Your objective:
Filter these entries down to the lines that hold the word "none", and show each of them.

Entries supplied:
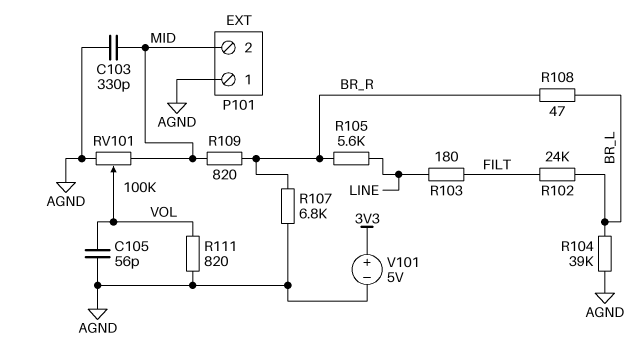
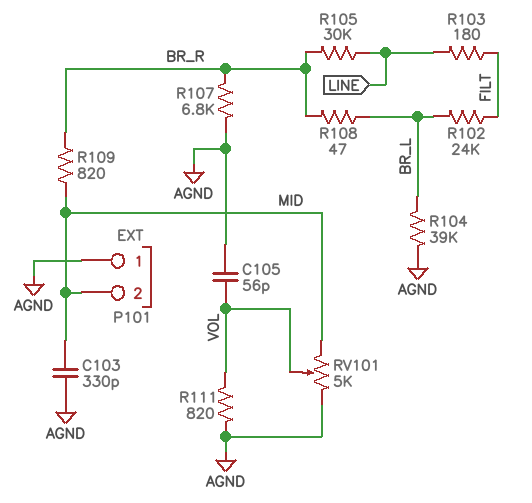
R105: 5.6k (BR_R, LINE) -> 30k (BR_R, LINE)
RV101: 100k (AGND, MID, wiper VOL) -> 5k (AGND, MID, wiper VOL)
V101: 5V (plus 3V3, minus AGND) -> none

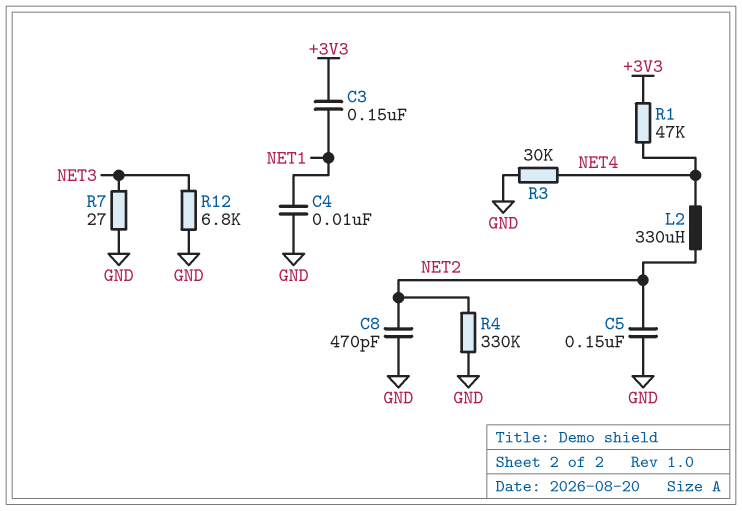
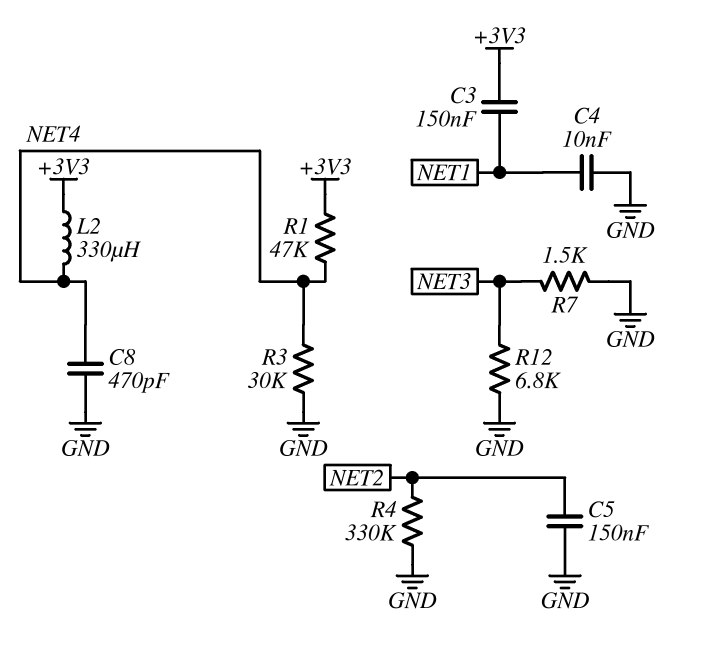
C8: 470pF (GND, NET2) -> 470pF (GND, NET4)
L2: 330uH (NET2, NET4) -> 330uH (+3V3, NET4)
R7: 27 (GND, NET3) -> 1.5k (GND, NET3)

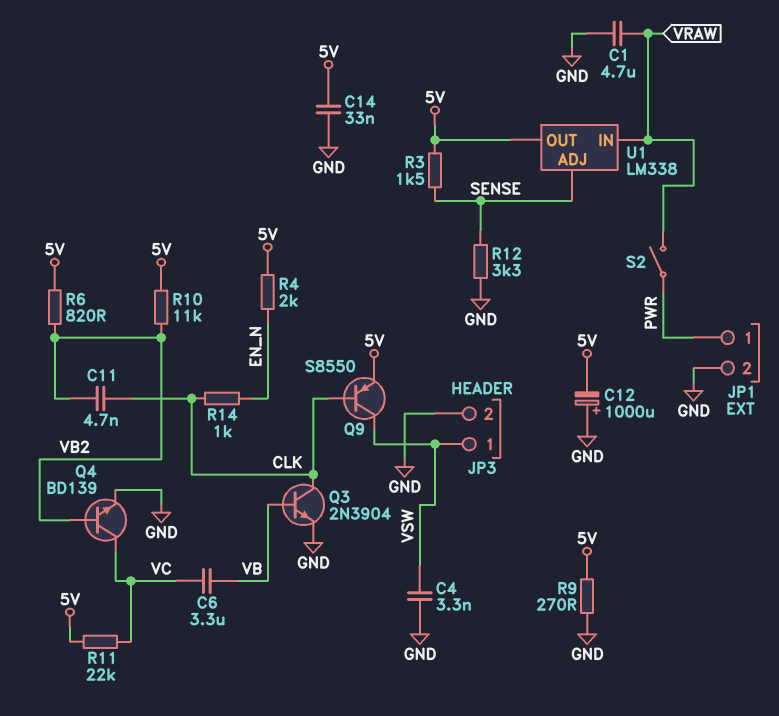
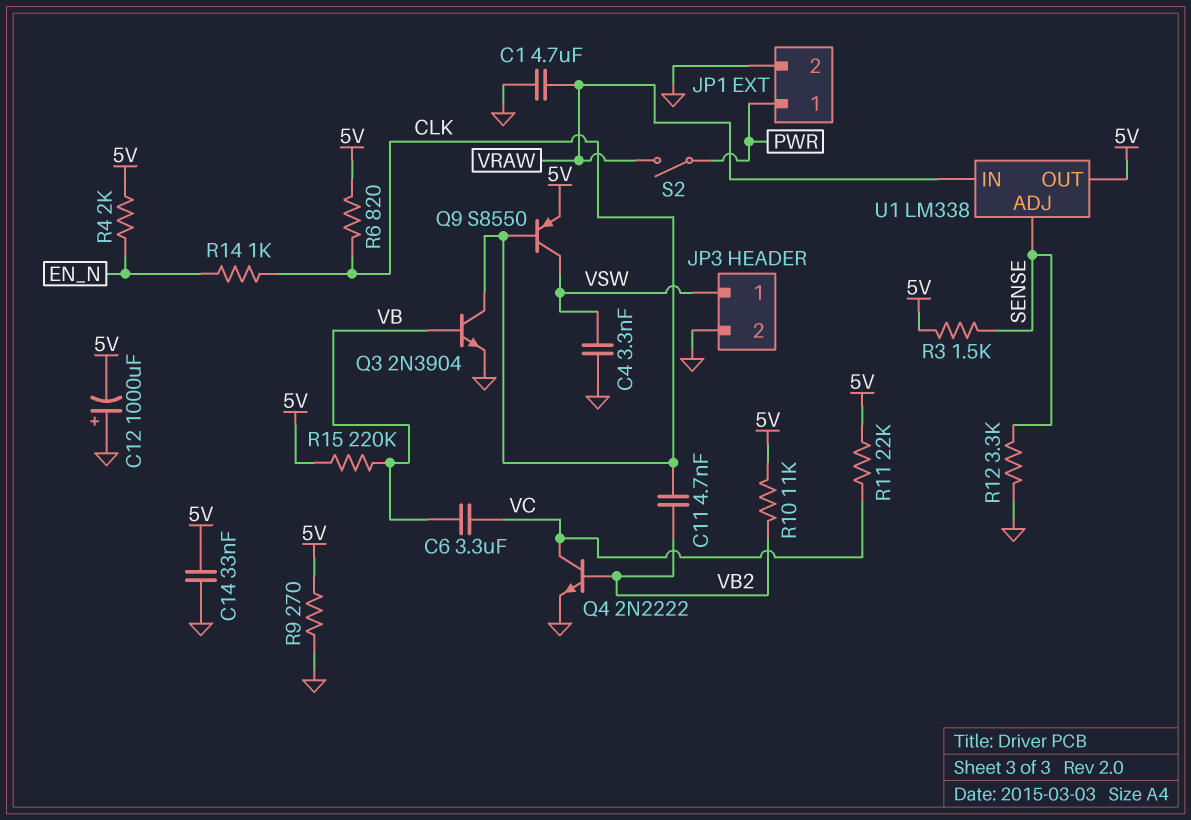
Q4: NPN BD139 (B VB2, C VC, E GND) -> NPN 2N2222 (B VB2, C VC, E GND)
R6: 820 (5V, VB2) -> 820 (5V, CLK)
R15: none -> 220k (5V, VB)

Reply to the task:
V101: 5V (plus 3V3, minus AGND) -> none
R15: none -> 220k (5V, VB)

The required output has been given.